**JOB**. Among the entries below, one stretch runs from the line that contains "(391, 249) = (367, 229): yellow" through the line that contains "(348, 103) = (154, 219): brown". Repeat that stretch exactly, ends included, and only that.

**EXCERPTED RECORDS**.
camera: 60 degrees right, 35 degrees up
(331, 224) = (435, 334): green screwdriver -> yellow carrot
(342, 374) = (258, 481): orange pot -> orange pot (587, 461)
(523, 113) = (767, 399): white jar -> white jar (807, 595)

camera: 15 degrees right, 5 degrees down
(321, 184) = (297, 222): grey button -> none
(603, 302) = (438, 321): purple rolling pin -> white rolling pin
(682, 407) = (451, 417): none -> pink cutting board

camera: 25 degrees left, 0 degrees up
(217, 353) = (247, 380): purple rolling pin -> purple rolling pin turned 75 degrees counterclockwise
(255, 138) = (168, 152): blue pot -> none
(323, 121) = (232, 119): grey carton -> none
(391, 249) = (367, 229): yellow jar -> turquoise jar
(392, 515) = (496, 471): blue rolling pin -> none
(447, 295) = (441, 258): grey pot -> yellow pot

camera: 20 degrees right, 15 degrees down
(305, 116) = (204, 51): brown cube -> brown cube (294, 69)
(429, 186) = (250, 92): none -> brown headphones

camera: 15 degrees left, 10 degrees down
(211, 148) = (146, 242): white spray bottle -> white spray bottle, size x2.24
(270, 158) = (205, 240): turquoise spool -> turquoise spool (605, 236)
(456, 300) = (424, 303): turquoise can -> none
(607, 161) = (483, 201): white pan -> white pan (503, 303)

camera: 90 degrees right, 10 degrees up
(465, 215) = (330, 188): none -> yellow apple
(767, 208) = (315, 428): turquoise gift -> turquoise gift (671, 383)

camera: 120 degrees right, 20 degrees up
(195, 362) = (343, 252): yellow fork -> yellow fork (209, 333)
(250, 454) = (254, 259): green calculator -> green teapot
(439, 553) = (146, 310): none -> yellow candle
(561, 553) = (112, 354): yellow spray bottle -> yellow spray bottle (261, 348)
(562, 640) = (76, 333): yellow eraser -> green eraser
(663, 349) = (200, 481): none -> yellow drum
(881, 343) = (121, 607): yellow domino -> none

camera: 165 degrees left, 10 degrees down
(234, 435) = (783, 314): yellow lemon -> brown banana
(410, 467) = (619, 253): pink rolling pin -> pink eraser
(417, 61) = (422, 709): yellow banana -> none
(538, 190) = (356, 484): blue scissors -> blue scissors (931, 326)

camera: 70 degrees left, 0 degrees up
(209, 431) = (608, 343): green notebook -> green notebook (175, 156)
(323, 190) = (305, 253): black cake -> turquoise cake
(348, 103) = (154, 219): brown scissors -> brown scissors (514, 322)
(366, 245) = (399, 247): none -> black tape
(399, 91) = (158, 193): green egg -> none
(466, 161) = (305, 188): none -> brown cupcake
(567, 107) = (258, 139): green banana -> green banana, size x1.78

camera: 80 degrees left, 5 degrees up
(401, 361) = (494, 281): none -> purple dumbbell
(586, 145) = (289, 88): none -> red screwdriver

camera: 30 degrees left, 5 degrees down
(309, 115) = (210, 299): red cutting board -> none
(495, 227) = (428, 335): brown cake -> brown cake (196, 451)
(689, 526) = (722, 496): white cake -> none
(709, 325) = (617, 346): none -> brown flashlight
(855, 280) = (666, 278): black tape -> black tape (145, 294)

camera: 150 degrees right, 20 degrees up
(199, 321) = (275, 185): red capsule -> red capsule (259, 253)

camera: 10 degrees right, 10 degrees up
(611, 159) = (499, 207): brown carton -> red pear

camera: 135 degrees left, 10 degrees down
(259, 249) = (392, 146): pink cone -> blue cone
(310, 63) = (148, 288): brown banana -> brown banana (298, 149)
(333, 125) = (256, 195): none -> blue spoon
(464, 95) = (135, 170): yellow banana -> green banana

**RESULT BELOW**.
(391, 249) = (367, 229): yellow jar -> turquoise jar
(392, 515) = (496, 471): blue rolling pin -> none
(447, 295) = (441, 258): grey pot -> yellow pot

camera: 20 degrees right, 15 degrees down
(305, 116) = (204, 51): brown cube -> brown cube (294, 69)
(429, 186) = (250, 92): none -> brown headphones

camera: 15 degrees left, 10 degrees down
(211, 148) = (146, 242): white spray bottle -> white spray bottle, size x2.24
(270, 158) = (205, 240): turquoise spool -> turquoise spool (605, 236)
(456, 300) = (424, 303): turquoise can -> none
(607, 161) = (483, 201): white pan -> white pan (503, 303)

camera: 90 degrees right, 10 degrees up
(465, 215) = (330, 188): none -> yellow apple
(767, 208) = (315, 428): turquoise gift -> turquoise gift (671, 383)

camera: 120 degrees right, 20 degrees up
(195, 362) = (343, 252): yellow fork -> yellow fork (209, 333)
(250, 454) = (254, 259): green calculator -> green teapot
(439, 553) = (146, 310): none -> yellow candle
(561, 553) = (112, 354): yellow spray bottle -> yellow spray bottle (261, 348)
(562, 640) = (76, 333): yellow eraser -> green eraser
(663, 349) = (200, 481): none -> yellow drum
(881, 343) = (121, 607): yellow domino -> none

camera: 165 degrees left, 10 degrees down
(234, 435) = (783, 314): yellow lemon -> brown banana
(410, 467) = (619, 253): pink rolling pin -> pink eraser
(417, 61) = (422, 709): yellow banana -> none
(538, 190) = (356, 484): blue scissors -> blue scissors (931, 326)

camera: 70 degrees left, 0 degrees up
(209, 431) = (608, 343): green notebook -> green notebook (175, 156)
(323, 190) = (305, 253): black cake -> turquoise cake
(348, 103) = (154, 219): brown scissors -> brown scissors (514, 322)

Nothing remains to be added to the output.